═════ Supplied material ═════

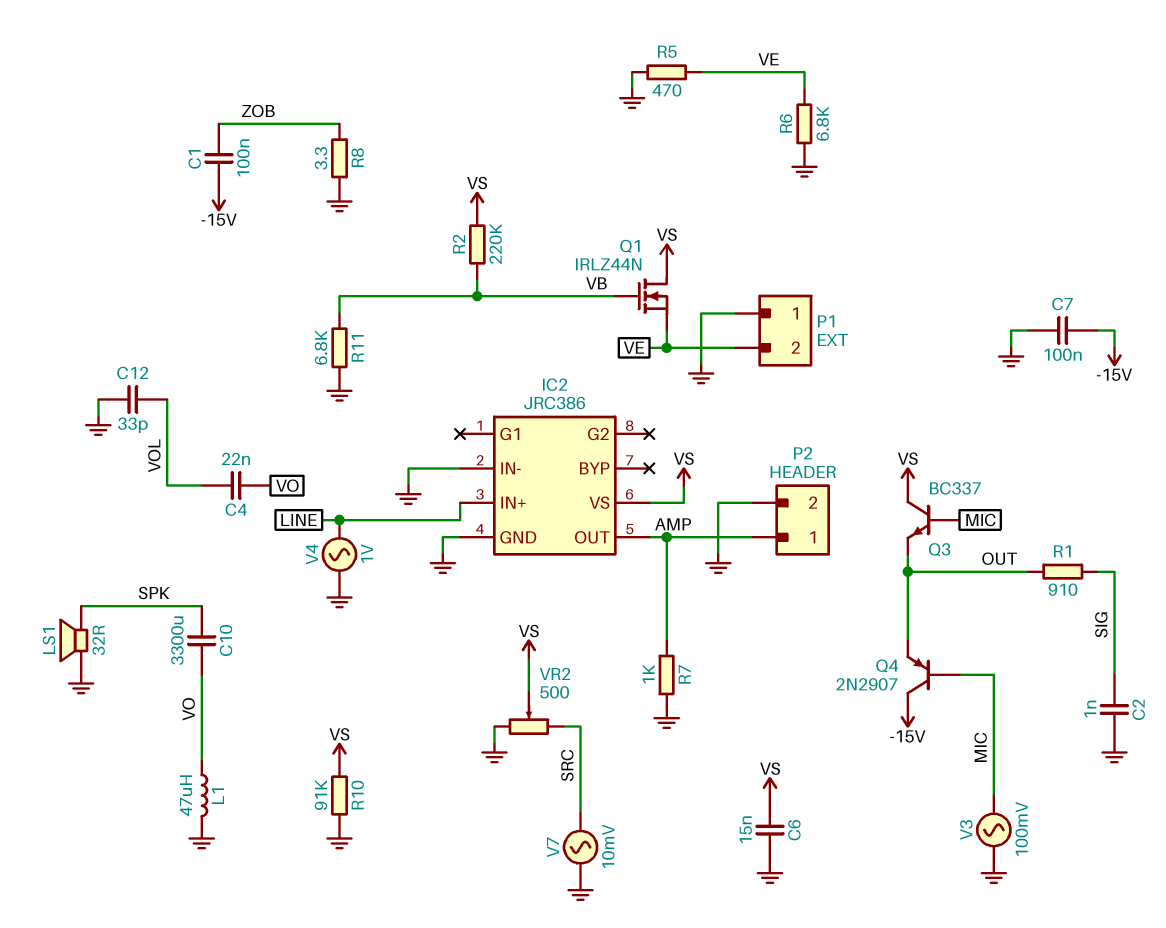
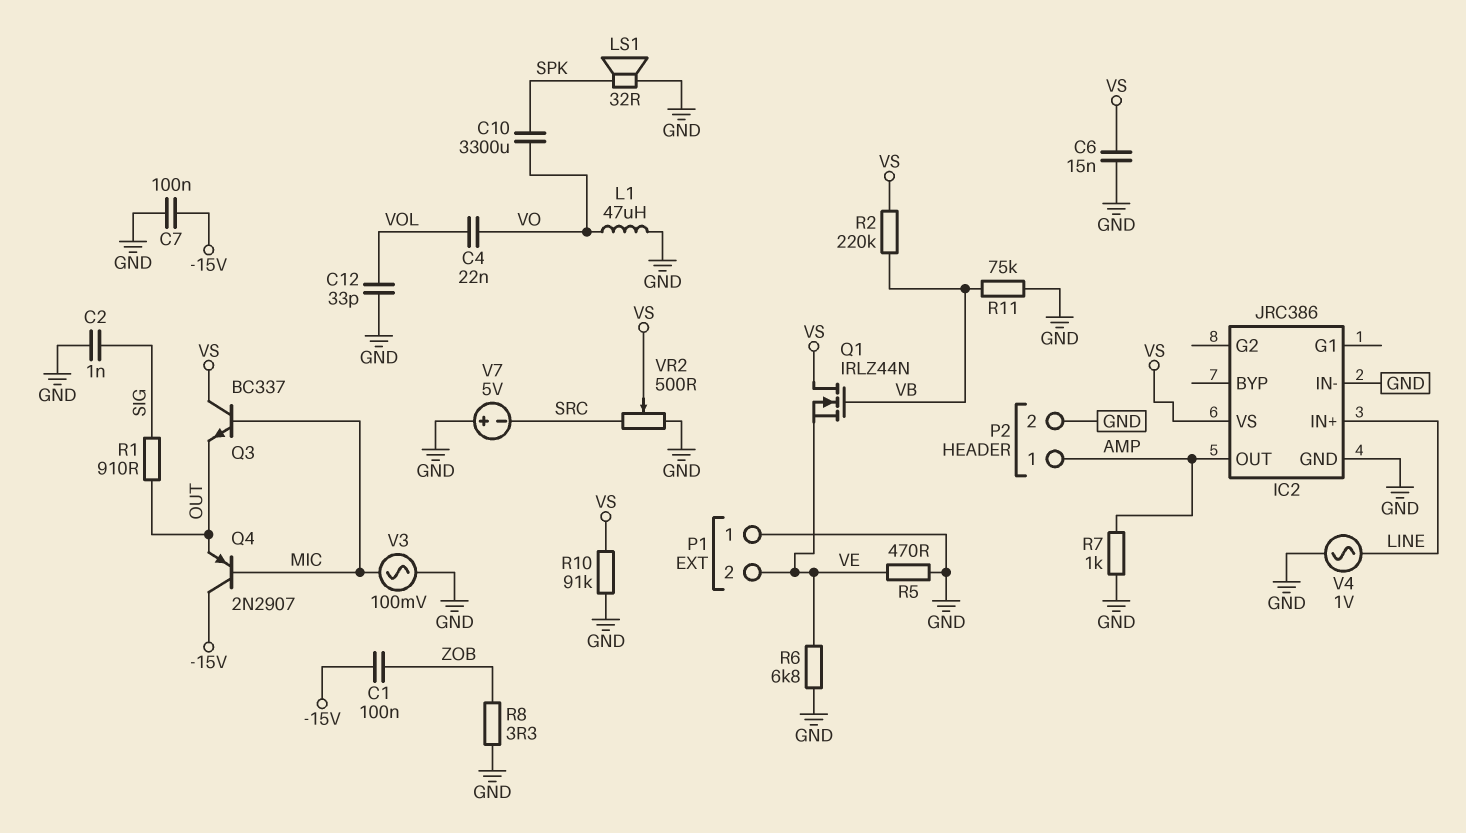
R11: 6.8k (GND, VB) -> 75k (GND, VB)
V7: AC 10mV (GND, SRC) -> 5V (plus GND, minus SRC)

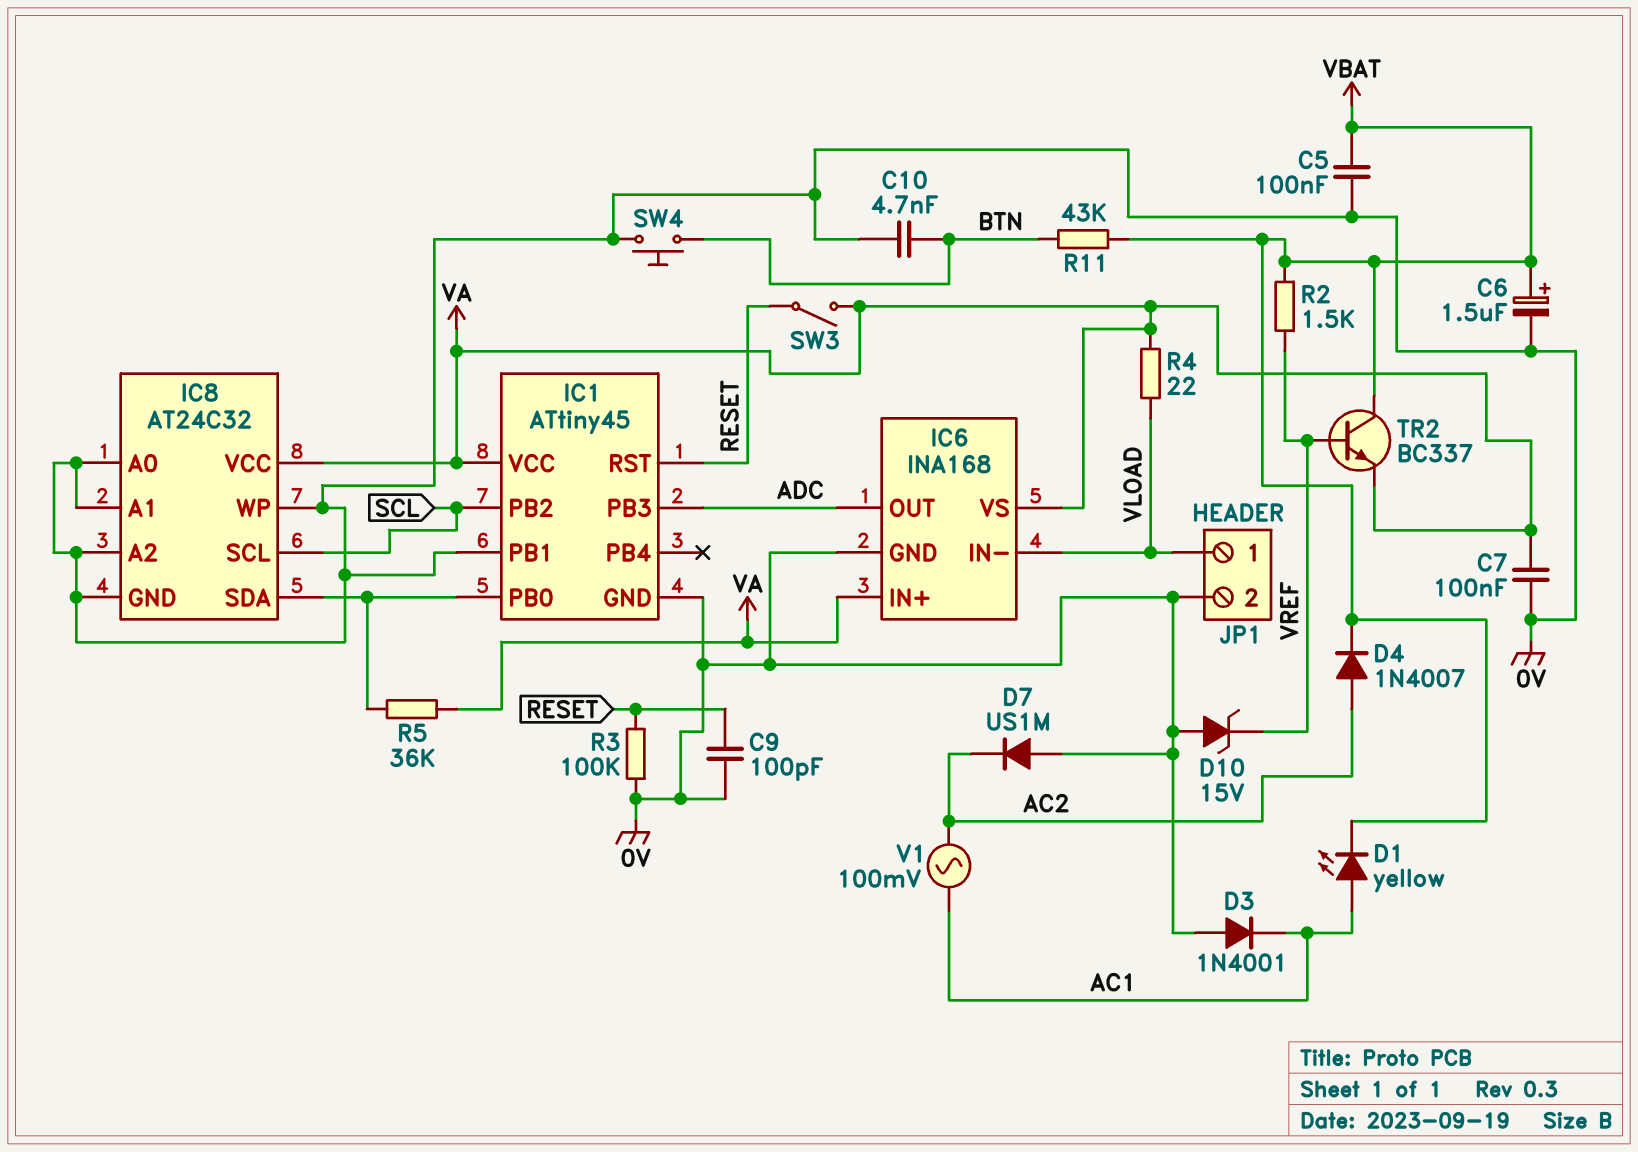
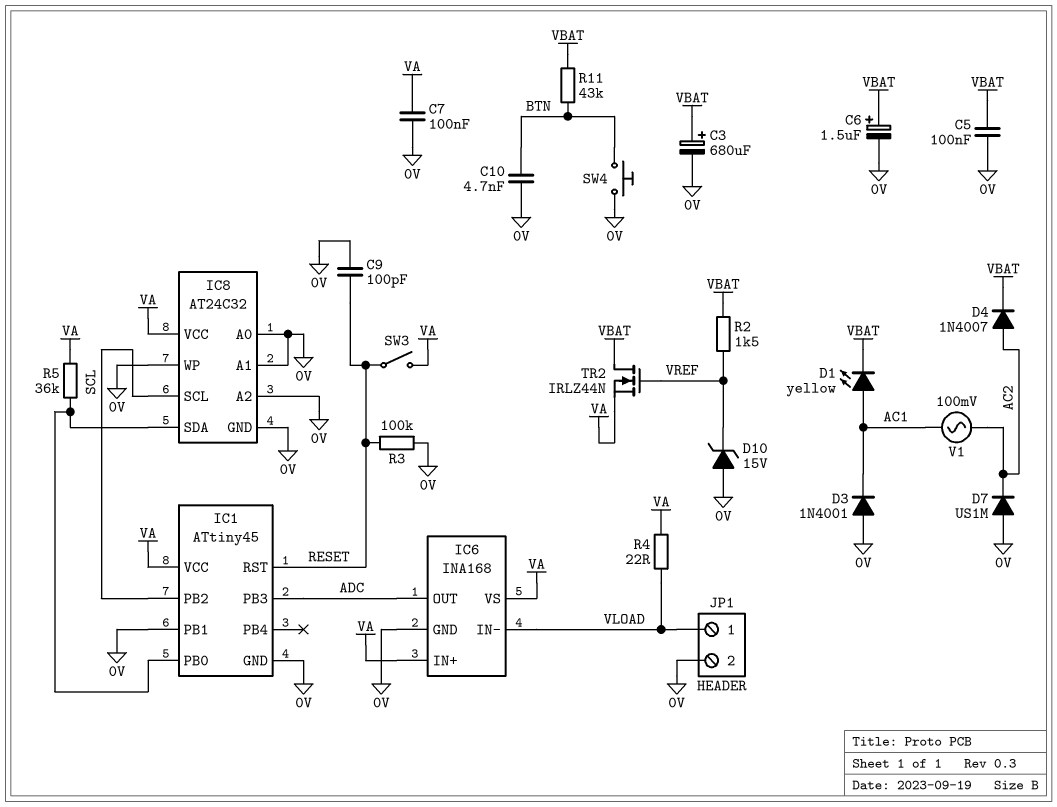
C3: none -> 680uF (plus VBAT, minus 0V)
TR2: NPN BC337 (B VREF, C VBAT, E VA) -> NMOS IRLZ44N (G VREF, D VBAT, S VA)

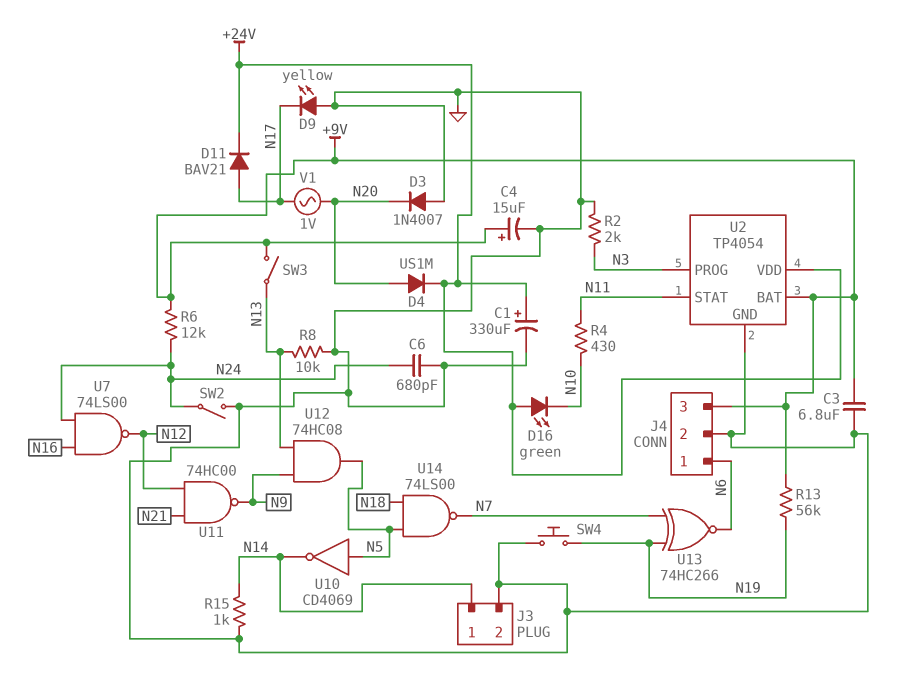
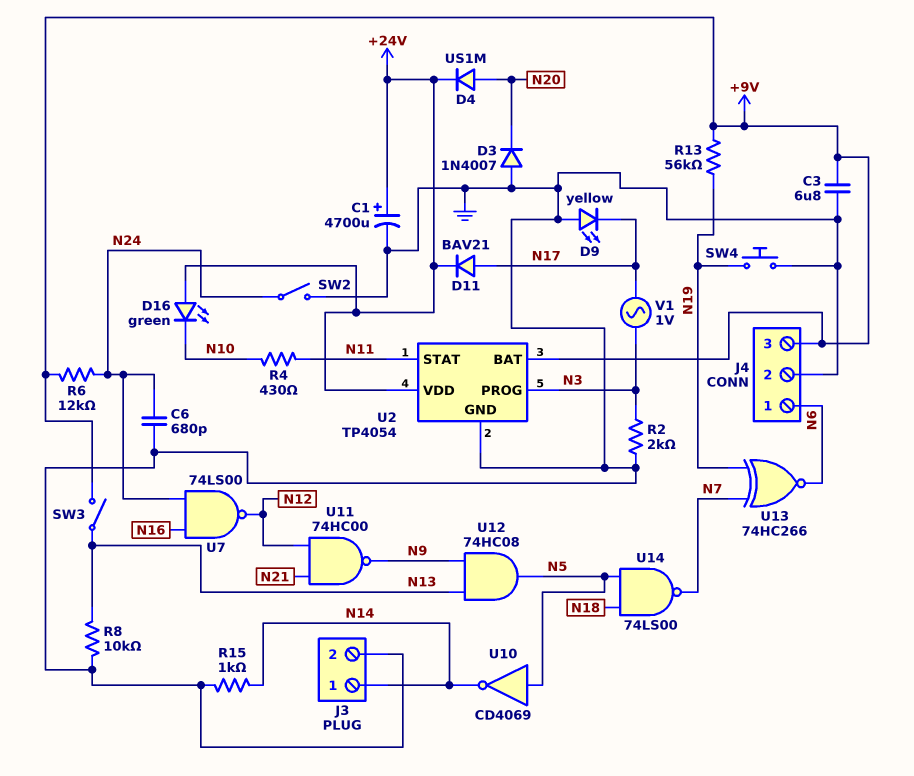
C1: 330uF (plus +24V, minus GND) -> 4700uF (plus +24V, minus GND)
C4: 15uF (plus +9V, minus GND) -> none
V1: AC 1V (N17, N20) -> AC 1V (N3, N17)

═════

Filter the entries down to the lines with the word "plus" in them.

V7: AC 10mV (GND, SRC) -> 5V (plus GND, minus SRC)
C3: none -> 680uF (plus VBAT, minus 0V)
C1: 330uF (plus +24V, minus GND) -> 4700uF (plus +24V, minus GND)
C4: 15uF (plus +9V, minus GND) -> none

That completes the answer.